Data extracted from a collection
↓

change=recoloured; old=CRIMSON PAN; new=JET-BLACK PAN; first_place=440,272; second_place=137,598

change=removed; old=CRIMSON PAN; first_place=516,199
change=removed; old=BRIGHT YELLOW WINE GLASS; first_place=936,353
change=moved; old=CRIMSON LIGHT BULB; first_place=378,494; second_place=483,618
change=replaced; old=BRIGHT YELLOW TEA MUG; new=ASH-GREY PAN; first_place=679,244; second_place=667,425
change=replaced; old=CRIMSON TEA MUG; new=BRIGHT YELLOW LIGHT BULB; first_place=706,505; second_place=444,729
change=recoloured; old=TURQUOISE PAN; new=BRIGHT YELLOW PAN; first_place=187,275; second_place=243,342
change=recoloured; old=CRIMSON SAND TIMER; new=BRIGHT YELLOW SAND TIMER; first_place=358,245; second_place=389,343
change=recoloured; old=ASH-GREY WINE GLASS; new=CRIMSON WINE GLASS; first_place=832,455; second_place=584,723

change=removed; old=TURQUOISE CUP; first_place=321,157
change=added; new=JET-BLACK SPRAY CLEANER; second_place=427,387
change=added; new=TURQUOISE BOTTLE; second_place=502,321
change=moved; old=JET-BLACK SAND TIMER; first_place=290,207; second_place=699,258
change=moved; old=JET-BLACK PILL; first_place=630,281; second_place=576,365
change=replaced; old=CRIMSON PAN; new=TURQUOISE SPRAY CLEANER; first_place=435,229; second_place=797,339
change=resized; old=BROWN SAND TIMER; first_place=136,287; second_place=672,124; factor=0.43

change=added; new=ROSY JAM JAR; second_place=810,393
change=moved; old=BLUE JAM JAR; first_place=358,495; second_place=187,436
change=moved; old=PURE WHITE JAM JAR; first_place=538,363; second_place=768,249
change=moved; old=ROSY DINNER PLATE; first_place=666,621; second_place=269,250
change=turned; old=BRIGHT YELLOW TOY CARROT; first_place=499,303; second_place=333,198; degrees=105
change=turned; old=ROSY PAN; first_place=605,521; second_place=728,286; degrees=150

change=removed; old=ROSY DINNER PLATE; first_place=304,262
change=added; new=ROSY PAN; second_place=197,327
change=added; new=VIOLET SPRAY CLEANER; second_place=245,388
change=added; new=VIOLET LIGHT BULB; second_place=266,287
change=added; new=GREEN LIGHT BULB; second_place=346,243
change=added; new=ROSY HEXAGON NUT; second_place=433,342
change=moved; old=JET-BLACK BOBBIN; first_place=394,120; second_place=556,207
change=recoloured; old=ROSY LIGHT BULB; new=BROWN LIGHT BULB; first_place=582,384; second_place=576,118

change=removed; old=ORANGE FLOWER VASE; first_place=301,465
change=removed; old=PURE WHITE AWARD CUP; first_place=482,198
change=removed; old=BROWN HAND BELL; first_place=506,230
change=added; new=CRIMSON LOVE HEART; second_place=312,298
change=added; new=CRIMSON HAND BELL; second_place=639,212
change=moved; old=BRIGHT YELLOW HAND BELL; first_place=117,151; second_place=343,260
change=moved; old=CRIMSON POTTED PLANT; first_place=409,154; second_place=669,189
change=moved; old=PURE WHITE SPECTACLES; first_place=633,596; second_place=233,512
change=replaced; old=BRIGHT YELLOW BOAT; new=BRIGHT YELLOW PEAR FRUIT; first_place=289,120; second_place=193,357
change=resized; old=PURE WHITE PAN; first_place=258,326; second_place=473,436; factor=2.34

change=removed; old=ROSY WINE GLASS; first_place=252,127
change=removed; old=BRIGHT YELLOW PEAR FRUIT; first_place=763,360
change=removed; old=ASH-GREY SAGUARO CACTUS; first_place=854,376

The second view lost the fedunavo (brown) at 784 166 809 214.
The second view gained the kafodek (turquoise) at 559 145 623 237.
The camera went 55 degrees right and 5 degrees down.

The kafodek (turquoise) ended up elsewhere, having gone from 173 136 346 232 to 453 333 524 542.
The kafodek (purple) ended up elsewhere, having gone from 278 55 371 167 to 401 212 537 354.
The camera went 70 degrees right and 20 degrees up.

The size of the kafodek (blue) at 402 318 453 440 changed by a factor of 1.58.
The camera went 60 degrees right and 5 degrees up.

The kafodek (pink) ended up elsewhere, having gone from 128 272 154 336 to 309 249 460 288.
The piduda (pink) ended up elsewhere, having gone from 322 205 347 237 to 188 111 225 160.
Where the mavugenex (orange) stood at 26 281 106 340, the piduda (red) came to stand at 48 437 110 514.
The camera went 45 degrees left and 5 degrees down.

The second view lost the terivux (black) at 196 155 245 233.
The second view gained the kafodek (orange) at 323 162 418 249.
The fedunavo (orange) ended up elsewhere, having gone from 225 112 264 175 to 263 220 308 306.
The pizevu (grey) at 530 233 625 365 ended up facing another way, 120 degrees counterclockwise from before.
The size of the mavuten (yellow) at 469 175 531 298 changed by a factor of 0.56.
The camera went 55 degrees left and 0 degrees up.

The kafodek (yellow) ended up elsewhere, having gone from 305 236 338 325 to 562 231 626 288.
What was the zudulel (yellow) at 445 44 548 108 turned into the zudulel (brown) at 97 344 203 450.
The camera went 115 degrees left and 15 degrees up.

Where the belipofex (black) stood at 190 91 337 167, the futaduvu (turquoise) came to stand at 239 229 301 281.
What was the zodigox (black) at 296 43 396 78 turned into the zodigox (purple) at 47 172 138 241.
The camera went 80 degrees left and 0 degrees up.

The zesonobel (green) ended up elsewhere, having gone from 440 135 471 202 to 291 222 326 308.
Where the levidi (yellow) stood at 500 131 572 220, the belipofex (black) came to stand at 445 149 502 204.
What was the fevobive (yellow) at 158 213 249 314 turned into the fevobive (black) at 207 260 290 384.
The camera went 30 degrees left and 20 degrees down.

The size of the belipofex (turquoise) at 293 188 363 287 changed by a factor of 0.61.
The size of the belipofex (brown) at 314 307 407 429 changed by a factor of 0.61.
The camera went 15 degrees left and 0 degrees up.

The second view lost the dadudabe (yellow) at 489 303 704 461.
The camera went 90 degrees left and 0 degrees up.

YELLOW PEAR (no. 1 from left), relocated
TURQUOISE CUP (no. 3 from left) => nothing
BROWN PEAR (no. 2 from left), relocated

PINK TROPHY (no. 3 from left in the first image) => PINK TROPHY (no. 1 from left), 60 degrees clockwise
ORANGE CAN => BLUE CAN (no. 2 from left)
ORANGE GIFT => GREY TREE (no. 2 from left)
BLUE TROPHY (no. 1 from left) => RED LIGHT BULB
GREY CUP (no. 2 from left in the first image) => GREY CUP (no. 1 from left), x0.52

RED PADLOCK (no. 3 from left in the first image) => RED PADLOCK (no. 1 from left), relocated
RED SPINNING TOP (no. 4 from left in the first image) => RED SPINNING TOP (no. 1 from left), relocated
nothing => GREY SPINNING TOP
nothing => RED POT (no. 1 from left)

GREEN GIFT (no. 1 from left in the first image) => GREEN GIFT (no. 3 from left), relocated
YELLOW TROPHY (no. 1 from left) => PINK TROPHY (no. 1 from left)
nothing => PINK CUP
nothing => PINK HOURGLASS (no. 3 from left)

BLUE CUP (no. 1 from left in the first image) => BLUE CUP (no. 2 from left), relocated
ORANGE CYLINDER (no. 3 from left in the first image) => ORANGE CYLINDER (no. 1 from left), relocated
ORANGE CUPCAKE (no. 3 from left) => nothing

↑

THE TASK:
Each entry above needs to be returned exactly as written.

EXERCISE RESPONSE:
change=recoloured; old=CRIMSON PAN; new=JET-BLACK PAN; first_place=440,272; second_place=137,598

change=removed; old=CRIMSON PAN; first_place=516,199
change=removed; old=BRIGHT YELLOW WINE GLASS; first_place=936,353
change=moved; old=CRIMSON LIGHT BULB; first_place=378,494; second_place=483,618
change=replaced; old=BRIGHT YELLOW TEA MUG; new=ASH-GREY PAN; first_place=679,244; second_place=667,425
change=replaced; old=CRIMSON TEA MUG; new=BRIGHT YELLOW LIGHT BULB; first_place=706,505; second_place=444,729
change=recoloured; old=TURQUOISE PAN; new=BRIGHT YELLOW PAN; first_place=187,275; second_place=243,342
change=recoloured; old=CRIMSON SAND TIMER; new=BRIGHT YELLOW SAND TIMER; first_place=358,245; second_place=389,343
change=recoloured; old=ASH-GREY WINE GLASS; new=CRIMSON WINE GLASS; first_place=832,455; second_place=584,723

change=removed; old=TURQUOISE CUP; first_place=321,157
change=added; new=JET-BLACK SPRAY CLEANER; second_place=427,387
change=added; new=TURQUOISE BOTTLE; second_place=502,321
change=moved; old=JET-BLACK SAND TIMER; first_place=290,207; second_place=699,258
change=moved; old=JET-BLACK PILL; first_place=630,281; second_place=576,365
change=replaced; old=CRIMSON PAN; new=TURQUOISE SPRAY CLEANER; first_place=435,229; second_place=797,339
change=resized; old=BROWN SAND TIMER; first_place=136,287; second_place=672,124; factor=0.43

change=added; new=ROSY JAM JAR; second_place=810,393
change=moved; old=BLUE JAM JAR; first_place=358,495; second_place=187,436
change=moved; old=PURE WHITE JAM JAR; first_place=538,363; second_place=768,249
change=moved; old=ROSY DINNER PLATE; first_place=666,621; second_place=269,250
change=turned; old=BRIGHT YELLOW TOY CARROT; first_place=499,303; second_place=333,198; degrees=105
change=turned; old=ROSY PAN; first_place=605,521; second_place=728,286; degrees=150

change=removed; old=ROSY DINNER PLATE; first_place=304,262
change=added; new=ROSY PAN; second_place=197,327
change=added; new=VIOLET SPRAY CLEANER; second_place=245,388
change=added; new=VIOLET LIGHT BULB; second_place=266,287
change=added; new=GREEN LIGHT BULB; second_place=346,243
change=added; new=ROSY HEXAGON NUT; second_place=433,342
change=moved; old=JET-BLACK BOBBIN; first_place=394,120; second_place=556,207
change=recoloured; old=ROSY LIGHT BULB; new=BROWN LIGHT BULB; first_place=582,384; second_place=576,118

change=removed; old=ORANGE FLOWER VASE; first_place=301,465
change=removed; old=PURE WHITE AWARD CUP; first_place=482,198
change=removed; old=BROWN HAND BELL; first_place=506,230
change=added; new=CRIMSON LOVE HEART; second_place=312,298
change=added; new=CRIMSON HAND BELL; second_place=639,212
change=moved; old=BRIGHT YELLOW HAND BELL; first_place=117,151; second_place=343,260
change=moved; old=CRIMSON POTTED PLANT; first_place=409,154; second_place=669,189
change=moved; old=PURE WHITE SPECTACLES; first_place=633,596; second_place=233,512
change=replaced; old=BRIGHT YELLOW BOAT; new=BRIGHT YELLOW PEAR FRUIT; first_place=289,120; second_place=193,357
change=resized; old=PURE WHITE PAN; first_place=258,326; second_place=473,436; factor=2.34

change=removed; old=ROSY WINE GLASS; first_place=252,127
change=removed; old=BRIGHT YELLOW PEAR FRUIT; first_place=763,360
change=removed; old=ASH-GREY SAGUARO CACTUS; first_place=854,376

The second view lost the fedunavo (brown) at 784 166 809 214.
The second view gained the kafodek (turquoise) at 559 145 623 237.
The camera went 55 degrees right and 5 degrees down.

The kafodek (turquoise) ended up elsewhere, having gone from 173 136 346 232 to 453 333 524 542.
The kafodek (purple) ended up elsewhere, having gone from 278 55 371 167 to 401 212 537 354.
The camera went 70 degrees right and 20 degrees up.

The size of the kafodek (blue) at 402 318 453 440 changed by a factor of 1.58.
The camera went 60 degrees right and 5 degrees up.

The kafodek (pink) ended up elsewhere, having gone from 128 272 154 336 to 309 249 460 288.
The piduda (pink) ended up elsewhere, having gone from 322 205 347 237 to 188 111 225 160.
Where the mavugenex (orange) stood at 26 281 106 340, the piduda (red) came to stand at 48 437 110 514.
The camera went 45 degrees left and 5 degrees down.

The second view lost the terivux (black) at 196 155 245 233.
The second view gained the kafodek (orange) at 323 162 418 249.
The fedunavo (orange) ended up elsewhere, having gone from 225 112 264 175 to 263 220 308 306.
The pizevu (grey) at 530 233 625 365 ended up facing another way, 120 degrees counterclockwise from before.
The size of the mavuten (yellow) at 469 175 531 298 changed by a factor of 0.56.
The camera went 55 degrees left and 0 degrees up.

The kafodek (yellow) ended up elsewhere, having gone from 305 236 338 325 to 562 231 626 288.
What was the zudulel (yellow) at 445 44 548 108 turned into the zudulel (brown) at 97 344 203 450.
The camera went 115 degrees left and 15 degrees up.

Where the belipofex (black) stood at 190 91 337 167, the futaduvu (turquoise) came to stand at 239 229 301 281.
What was the zodigox (black) at 296 43 396 78 turned into the zodigox (purple) at 47 172 138 241.
The camera went 80 degrees left and 0 degrees up.

The zesonobel (green) ended up elsewhere, having gone from 440 135 471 202 to 291 222 326 308.
Where the levidi (yellow) stood at 500 131 572 220, the belipofex (black) came to stand at 445 149 502 204.
What was the fevobive (yellow) at 158 213 249 314 turned into the fevobive (black) at 207 260 290 384.
The camera went 30 degrees left and 20 degrees down.

The size of the belipofex (turquoise) at 293 188 363 287 changed by a factor of 0.61.
The size of the belipofex (brown) at 314 307 407 429 changed by a factor of 0.61.
The camera went 15 degrees left and 0 degrees up.

The second view lost the dadudabe (yellow) at 489 303 704 461.
The camera went 90 degrees left and 0 degrees up.

YELLOW PEAR (no. 1 from left), relocated
TURQUOISE CUP (no. 3 from left) => nothing
BROWN PEAR (no. 2 from left), relocated

PINK TROPHY (no. 3 from left in the first image) => PINK TROPHY (no. 1 from left), 60 degrees clockwise
ORANGE CAN => BLUE CAN (no. 2 from left)
ORANGE GIFT => GREY TREE (no. 2 from left)
BLUE TROPHY (no. 1 from left) => RED LIGHT BULB
GREY CUP (no. 2 from left in the first image) => GREY CUP (no. 1 from left), x0.52

RED PADLOCK (no. 3 from left in the first image) => RED PADLOCK (no. 1 from left), relocated
RED SPINNING TOP (no. 4 from left in the first image) => RED SPINNING TOP (no. 1 from left), relocated
nothing => GREY SPINNING TOP
nothing => RED POT (no. 1 from left)

GREEN GIFT (no. 1 from left in the first image) => GREEN GIFT (no. 3 from left), relocated
YELLOW TROPHY (no. 1 from left) => PINK TROPHY (no. 1 from left)
nothing => PINK CUP
nothing => PINK HOURGLASS (no. 3 from left)

BLUE CUP (no. 1 from left in the first image) => BLUE CUP (no. 2 from left), relocated
ORANGE CYLINDER (no. 3 from left in the first image) => ORANGE CYLINDER (no. 1 from left), relocated
ORANGE CUPCAKE (no. 3 from left) => nothing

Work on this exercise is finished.